*** Opening of Information ***

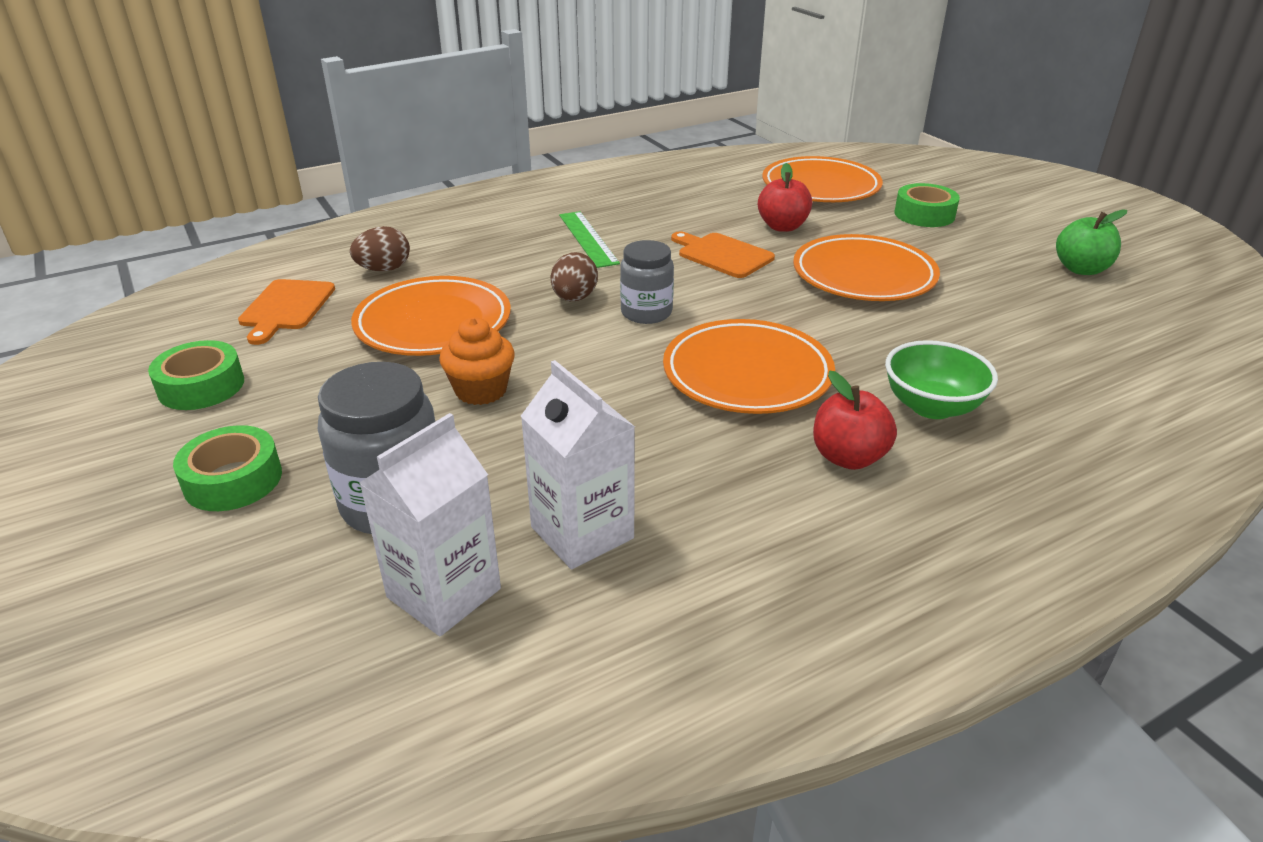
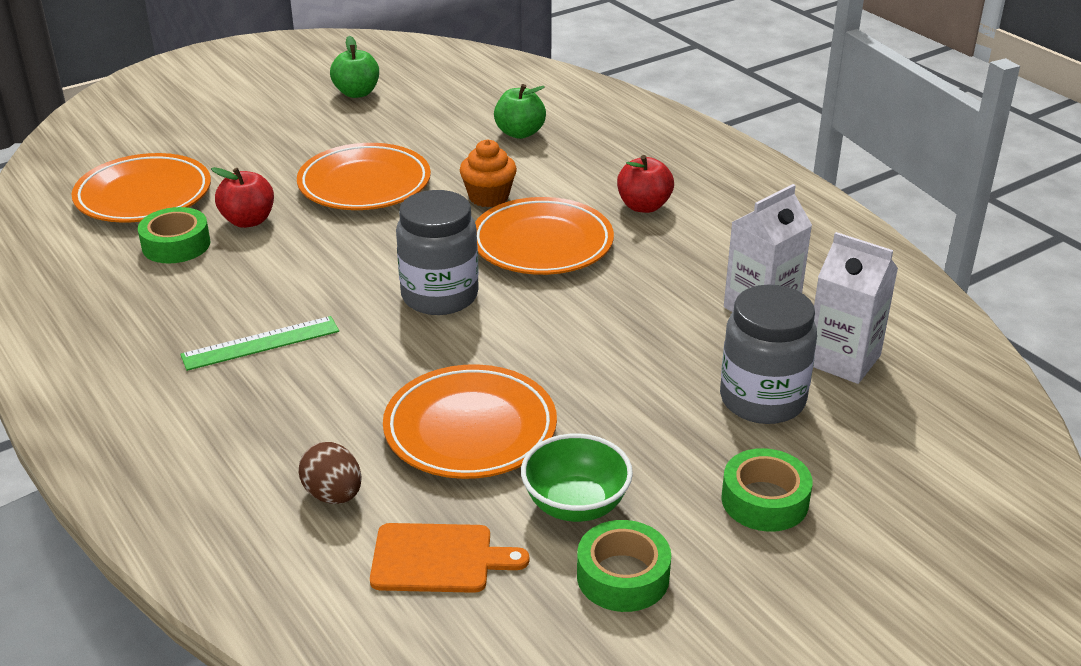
camera: 95 degrees left, 0 degrees up
orange cupcake [439,317,515,405] -> orange cupcake moved to [460,139,517,207]
brown egg [551,252,598,301] -> none
grey jar [620,240,674,324] -> grey jar [396,190,479,315], size x1.51
orange cutting board [671,231,775,278] -> none
green bowl [885,340,998,419] -> green bowl moved to [521,434,633,522]
green tape [894,183,960,227] -> green tape moved to [138,207,211,264]
none -> green apple [494,84,546,139]

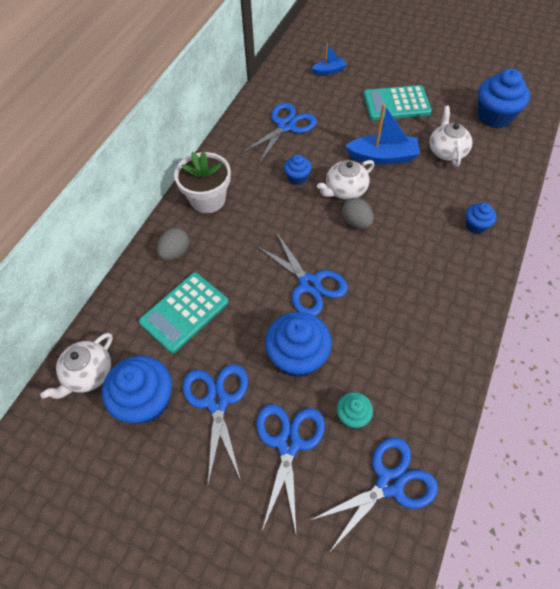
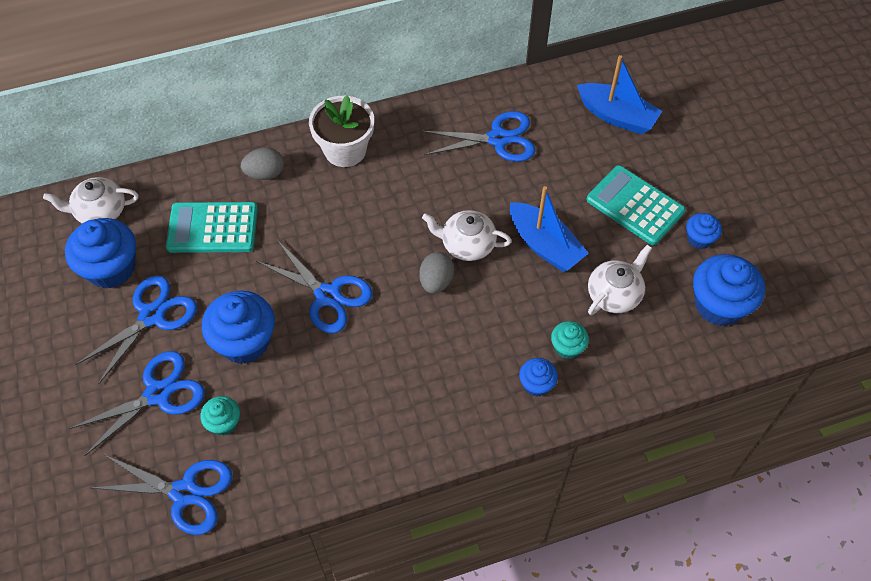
camera: 45 degrees right, 0 degrees up
blue scissors [256,232,348,316] -> blue scissors turned 60 degrees counterclockwise [256,240,373,333]
blue cupcake [284,154,312,185] -> blue cupcake moved to [686,213,722,249]
blue boat [311,43,346,75] -> blue boat [577,55,662,134], size x1.82
none -> turquoise cupcake [551,321,589,359]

*** Close of Information ***

**Exercise:**
The entries above should be retyped exactly, minus any pictures.

**Answer to this exercise:**
camera: 95 degrees left, 0 degrees up
orange cupcake [439,317,515,405] -> orange cupcake moved to [460,139,517,207]
brown egg [551,252,598,301] -> none
grey jar [620,240,674,324] -> grey jar [396,190,479,315], size x1.51
orange cutting board [671,231,775,278] -> none
green bowl [885,340,998,419] -> green bowl moved to [521,434,633,522]
green tape [894,183,960,227] -> green tape moved to [138,207,211,264]
none -> green apple [494,84,546,139]

camera: 45 degrees right, 0 degrees up
blue scissors [256,232,348,316] -> blue scissors turned 60 degrees counterclockwise [256,240,373,333]
blue cupcake [284,154,312,185] -> blue cupcake moved to [686,213,722,249]
blue boat [311,43,346,75] -> blue boat [577,55,662,134], size x1.82
none -> turquoise cupcake [551,321,589,359]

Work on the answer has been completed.